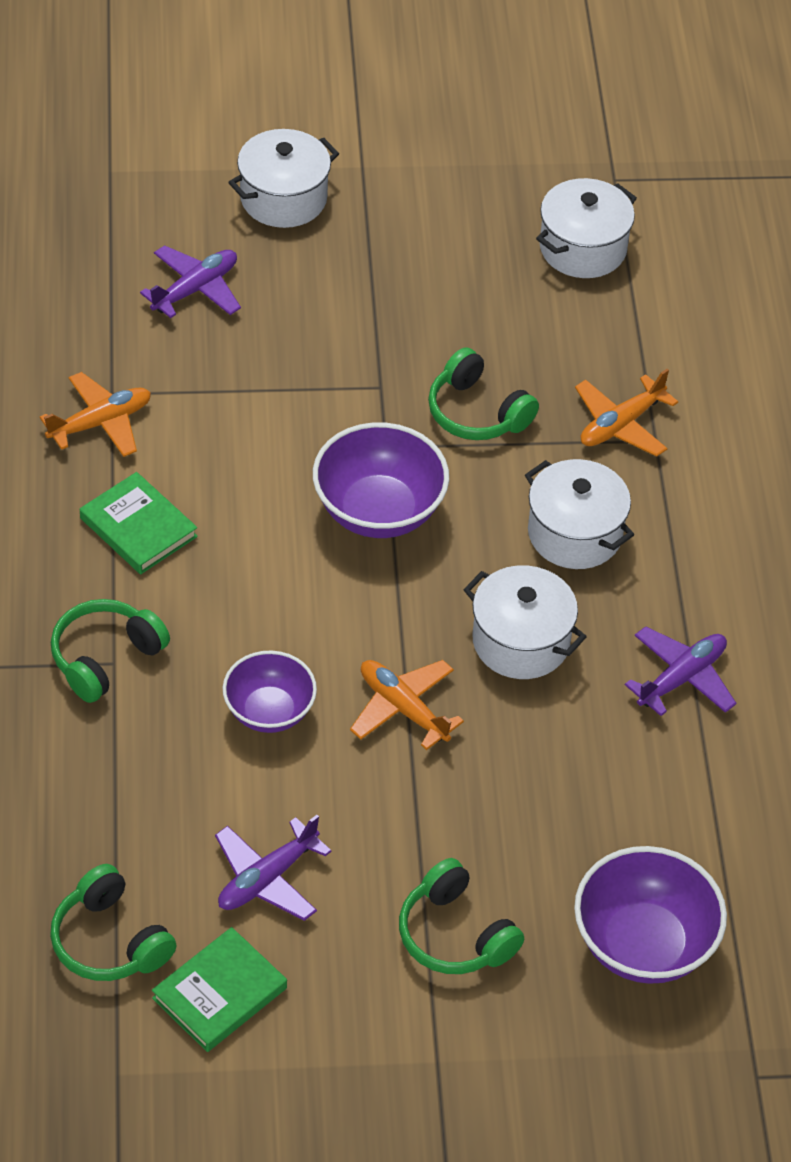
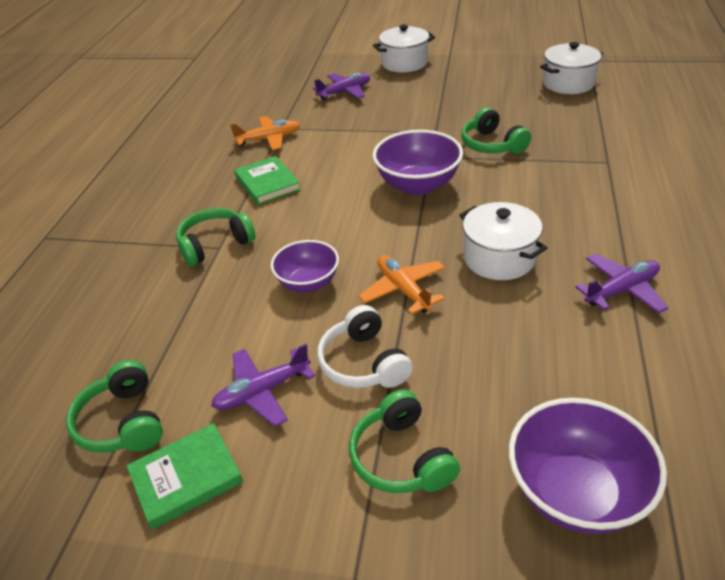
camera: 20 degrees right, 10 degrees down
(380, 823) = (363, 363): none -> white headphones
(575, 534) = (547, 203): white pot -> none
(621, 424) = (585, 154): orange plane -> none

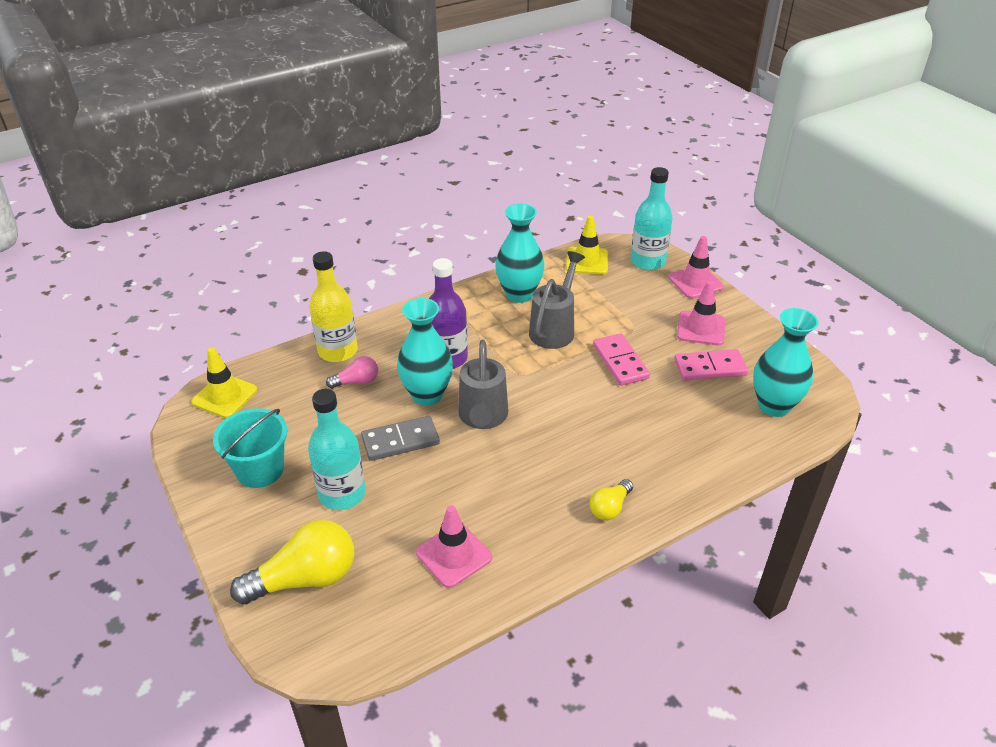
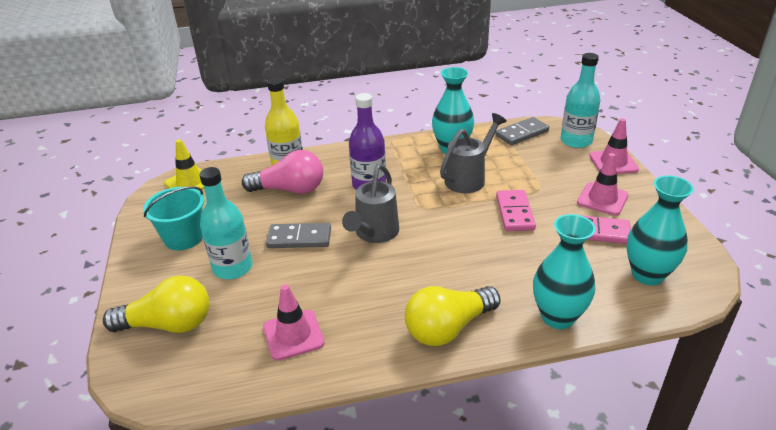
camera: 20 degrees right, 5 degrees down
(357, 381) = (290, 190): pink light bulb -> pink light bulb, size x1.89
(427, 395) = (338, 209): turquoise vase -> turquoise vase (557, 317)
(587, 261) = (522, 133): yellow traffic cone -> grey domino
(610, 507) = (448, 328): yellow light bulb -> yellow light bulb, size x1.89

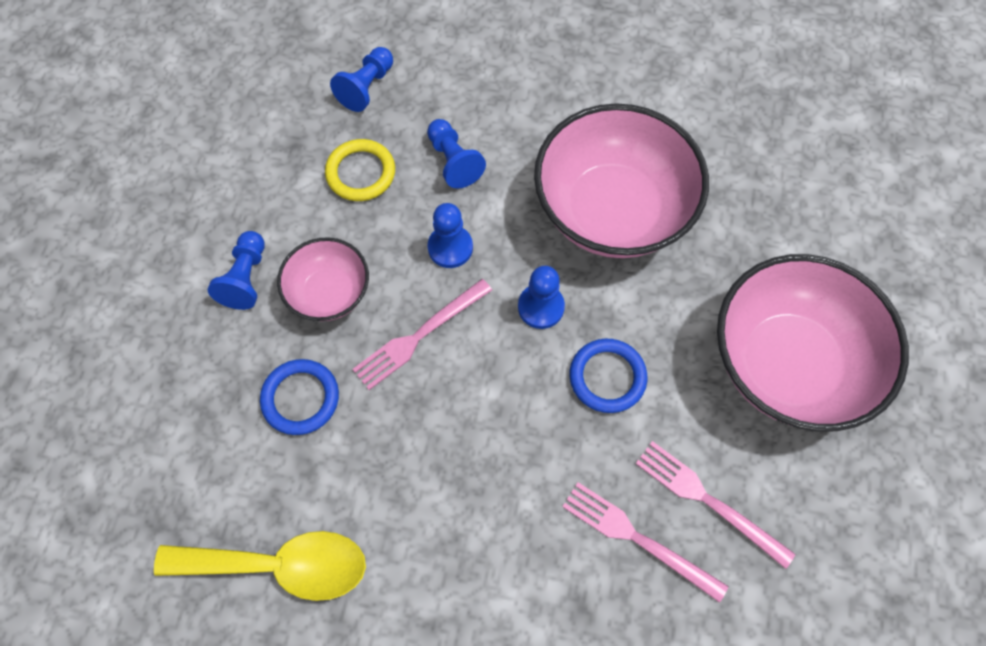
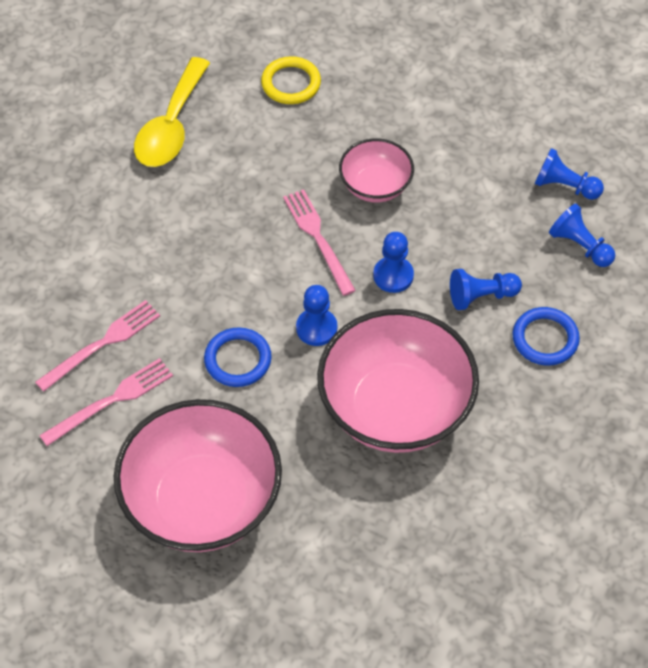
camera: 105 degrees right, 10 degrees down
(246, 278) = (405, 135): blue pawn -> blue pawn (564, 186)
(300, 398) = (291, 155): blue ring -> blue ring (545, 339)
(361, 173) = (486, 226): yellow ring -> yellow ring (291, 83)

--*--

What is required >> The listing above is to be written out again exactly, with its pictures omitted.

Expected answer >>
camera: 20 degrees right, 10 degrees down
(380, 823) = (363, 363): none -> white headphones
(575, 534) = (547, 203): white pot -> none
(621, 424) = (585, 154): orange plane -> none

camera: 20 degrees right, 5 degrees down
(357, 381) = (290, 190): pink light bulb -> pink light bulb, size x1.89
(427, 395) = (338, 209): turquoise vase -> turquoise vase (557, 317)
(587, 261) = (522, 133): yellow traffic cone -> grey domino
(610, 507) = (448, 328): yellow light bulb -> yellow light bulb, size x1.89

camera: 105 degrees right, 10 degrees down
(246, 278) = (405, 135): blue pawn -> blue pawn (564, 186)
(300, 398) = (291, 155): blue ring -> blue ring (545, 339)
(361, 173) = (486, 226): yellow ring -> yellow ring (291, 83)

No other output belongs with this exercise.